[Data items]
┄┄┄┄┄┄┄┄┄┄┄┄┄┄┄┄┄┄┄┄
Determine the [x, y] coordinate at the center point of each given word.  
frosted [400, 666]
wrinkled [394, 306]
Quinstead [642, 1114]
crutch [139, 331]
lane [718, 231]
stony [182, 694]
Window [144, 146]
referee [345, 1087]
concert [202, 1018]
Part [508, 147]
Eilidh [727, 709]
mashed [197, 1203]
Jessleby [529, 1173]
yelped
┄┄┄┄┄┄┄┄┄┄┄┄┄┄┄┄┄┄┄┄
TASK DETAILS: Print each of the rows above again, word for word and in the same order, without changing anything.

THE OUTPUT:
Determine the [x, y] coordinate at the center point of each given word.  
frosted [400, 666]
wrinkled [394, 306]
Quinstead [642, 1114]
crutch [139, 331]
lane [718, 231]
stony [182, 694]
Window [144, 146]
referee [345, 1087]
concert [202, 1018]
Part [508, 147]
Eilidh [727, 709]
mashed [197, 1203]
Jessleby [529, 1173]
yelped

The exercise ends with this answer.